### EXERCISE DATA
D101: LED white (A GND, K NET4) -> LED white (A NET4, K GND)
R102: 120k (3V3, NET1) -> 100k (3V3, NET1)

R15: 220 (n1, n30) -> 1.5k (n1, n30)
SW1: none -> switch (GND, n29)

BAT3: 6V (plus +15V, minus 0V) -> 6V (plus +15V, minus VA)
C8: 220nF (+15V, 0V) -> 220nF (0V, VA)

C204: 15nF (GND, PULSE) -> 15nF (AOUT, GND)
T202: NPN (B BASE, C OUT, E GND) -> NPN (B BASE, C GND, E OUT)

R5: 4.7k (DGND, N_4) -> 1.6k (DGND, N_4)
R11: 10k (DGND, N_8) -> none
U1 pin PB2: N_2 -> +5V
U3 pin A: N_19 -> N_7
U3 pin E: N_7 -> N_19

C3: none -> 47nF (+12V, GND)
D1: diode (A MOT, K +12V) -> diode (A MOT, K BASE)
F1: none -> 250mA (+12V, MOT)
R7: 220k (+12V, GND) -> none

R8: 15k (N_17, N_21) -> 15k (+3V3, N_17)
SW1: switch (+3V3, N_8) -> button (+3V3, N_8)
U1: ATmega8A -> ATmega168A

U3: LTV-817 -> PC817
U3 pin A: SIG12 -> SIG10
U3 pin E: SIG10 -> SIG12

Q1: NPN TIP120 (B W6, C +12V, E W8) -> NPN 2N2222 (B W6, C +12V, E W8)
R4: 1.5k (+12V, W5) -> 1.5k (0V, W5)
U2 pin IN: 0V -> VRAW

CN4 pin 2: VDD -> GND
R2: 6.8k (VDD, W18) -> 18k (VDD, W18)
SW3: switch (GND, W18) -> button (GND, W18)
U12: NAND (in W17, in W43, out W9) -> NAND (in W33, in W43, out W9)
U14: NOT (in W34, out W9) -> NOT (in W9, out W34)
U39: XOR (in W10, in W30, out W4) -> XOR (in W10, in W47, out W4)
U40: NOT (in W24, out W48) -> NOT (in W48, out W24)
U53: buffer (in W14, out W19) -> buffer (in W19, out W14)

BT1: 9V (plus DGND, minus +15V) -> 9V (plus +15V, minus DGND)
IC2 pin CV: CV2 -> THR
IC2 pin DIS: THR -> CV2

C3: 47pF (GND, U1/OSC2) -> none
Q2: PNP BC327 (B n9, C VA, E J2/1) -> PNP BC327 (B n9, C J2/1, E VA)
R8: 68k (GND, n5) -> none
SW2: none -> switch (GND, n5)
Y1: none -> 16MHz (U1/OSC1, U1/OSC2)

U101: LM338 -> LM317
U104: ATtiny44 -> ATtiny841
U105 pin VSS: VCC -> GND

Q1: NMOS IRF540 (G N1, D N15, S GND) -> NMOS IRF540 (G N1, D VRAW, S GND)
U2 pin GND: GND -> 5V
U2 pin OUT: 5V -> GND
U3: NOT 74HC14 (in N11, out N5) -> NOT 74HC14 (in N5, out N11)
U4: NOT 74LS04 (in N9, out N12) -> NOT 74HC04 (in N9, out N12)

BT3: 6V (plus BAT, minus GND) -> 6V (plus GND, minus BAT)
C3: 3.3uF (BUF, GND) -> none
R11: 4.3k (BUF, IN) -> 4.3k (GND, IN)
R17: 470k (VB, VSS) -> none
######
• [ACTIVITY]
Retype the entries above exactly, but only from the line containing "U1 pin PB2: N_2 -> +5V" through the line containing "R8: 15k (N_17, N_21) -> 15k (+3V3, N_17)", both included.

• [EXERCISE ANSWER]
U1 pin PB2: N_2 -> +5V
U3 pin A: N_19 -> N_7
U3 pin E: N_7 -> N_19

C3: none -> 47nF (+12V, GND)
D1: diode (A MOT, K +12V) -> diode (A MOT, K BASE)
F1: none -> 250mA (+12V, MOT)
R7: 220k (+12V, GND) -> none

R8: 15k (N_17, N_21) -> 15k (+3V3, N_17)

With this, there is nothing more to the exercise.